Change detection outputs

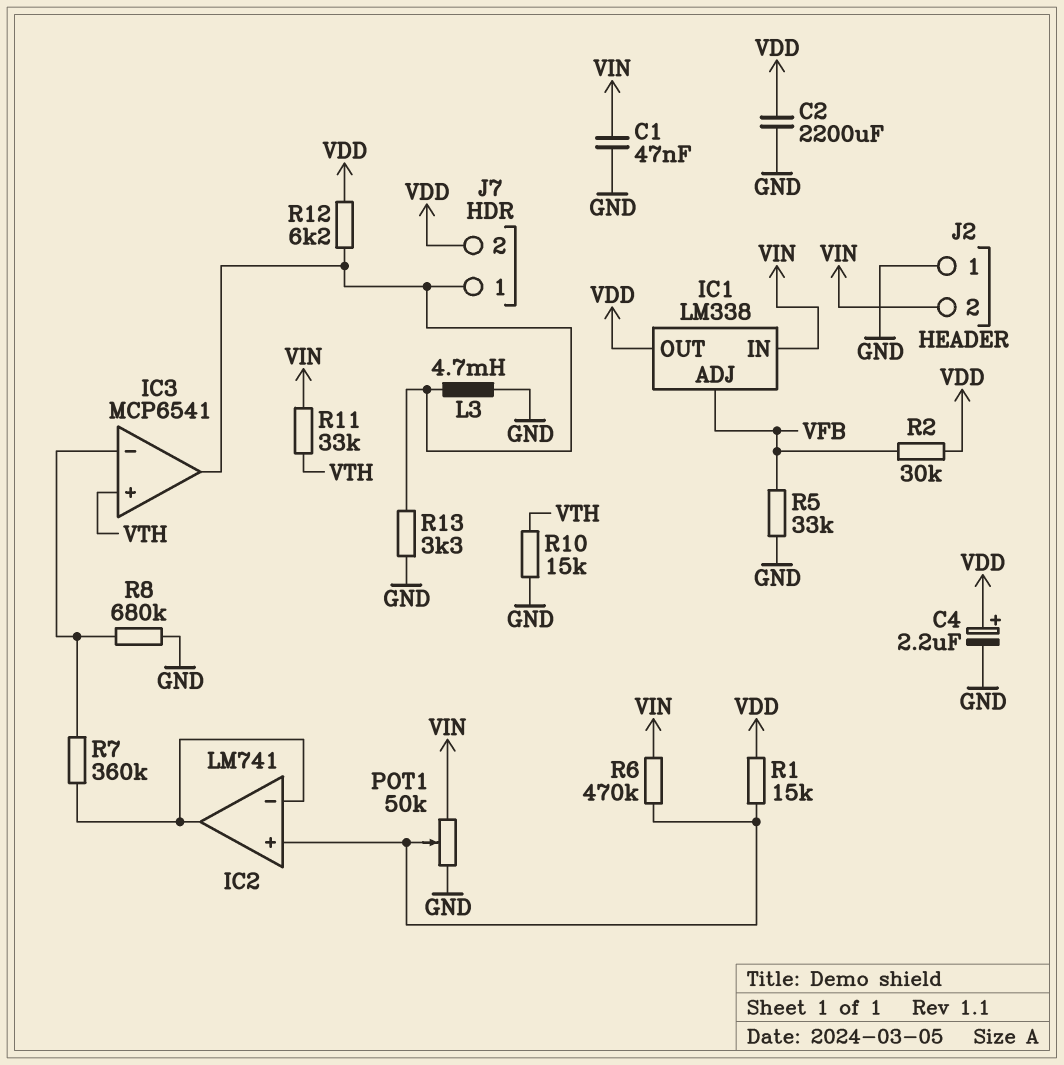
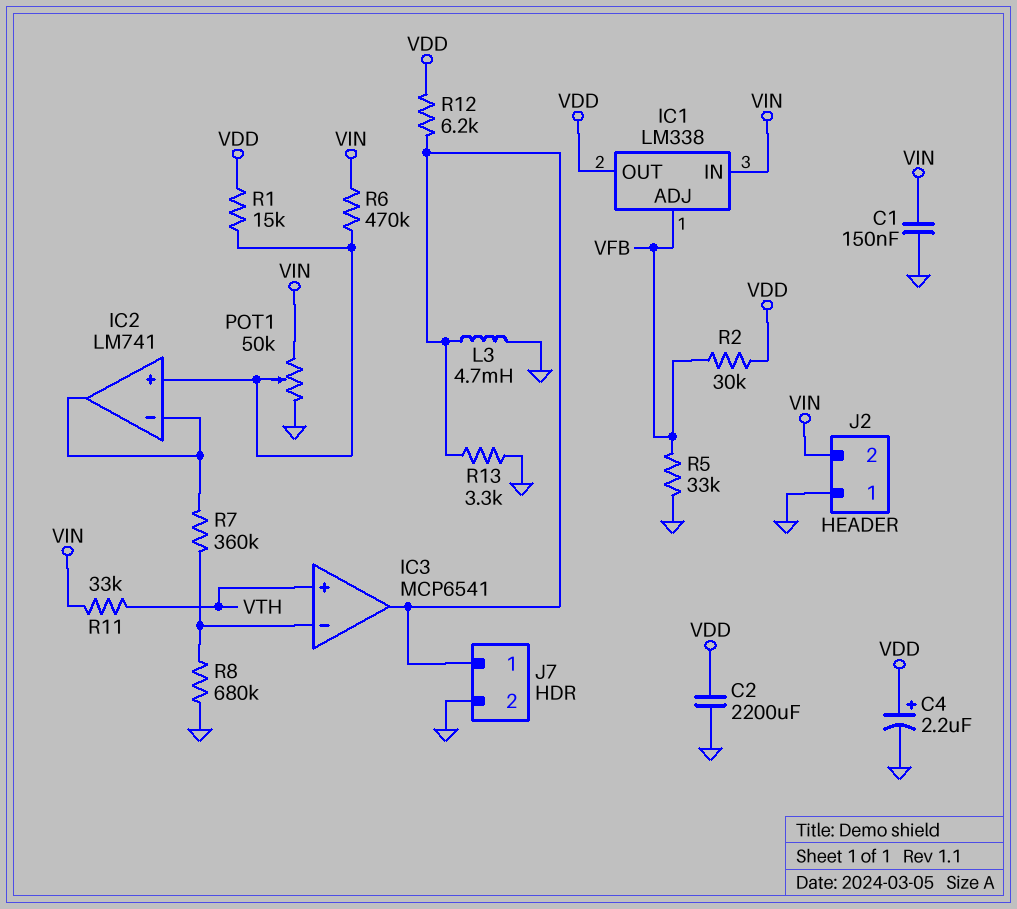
C1: 47nF (GND, VIN) -> 150nF (GND, VIN)
J7 pin 2: VDD -> GND
R10: 15k (GND, VTH) -> none

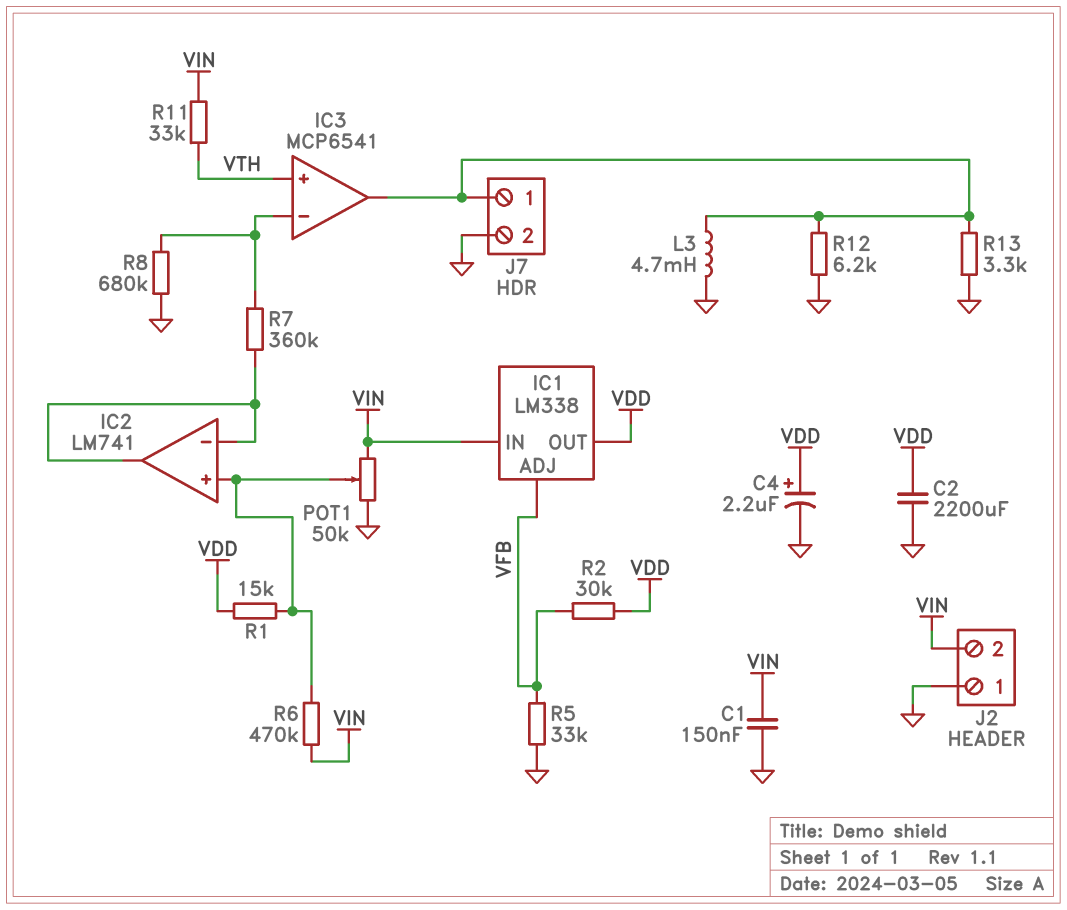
R12: 6.2k (IC3/out, VDD) -> 6.2k (GND, IC3/out)

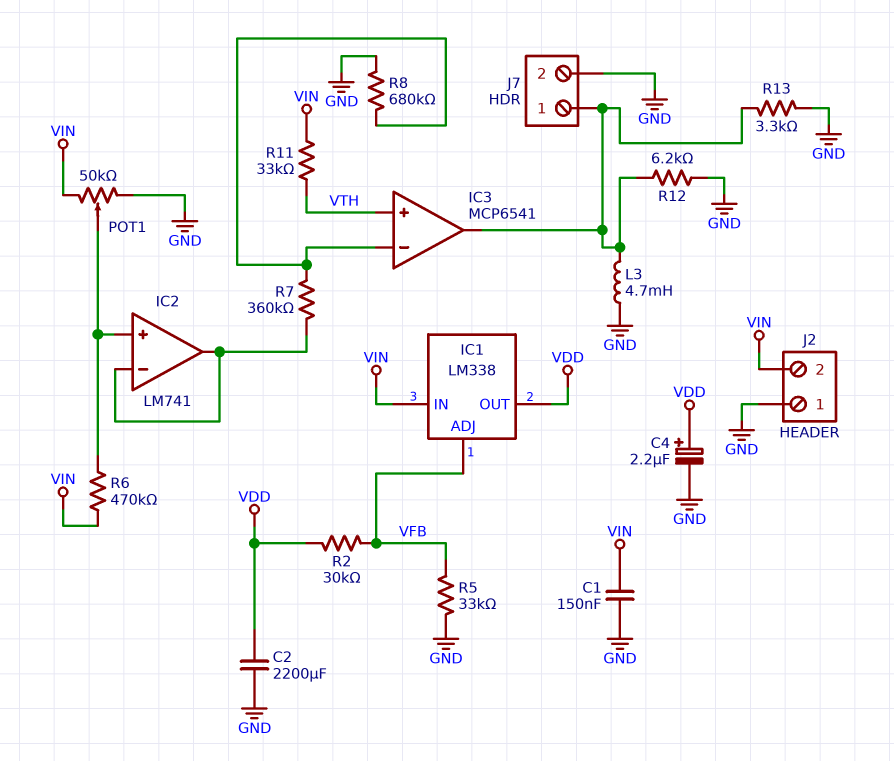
R1: 15k (IC2/in+, VDD) -> none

Required work
The range runs from the line containing "R12: 6.2k (IC3/out, VDD)" through the end of the entries; print those lines exactly and leave the pictures out.

Solution to this exercise
R12: 6.2k (IC3/out, VDD) -> 6.2k (GND, IC3/out)

R1: 15k (IC2/in+, VDD) -> none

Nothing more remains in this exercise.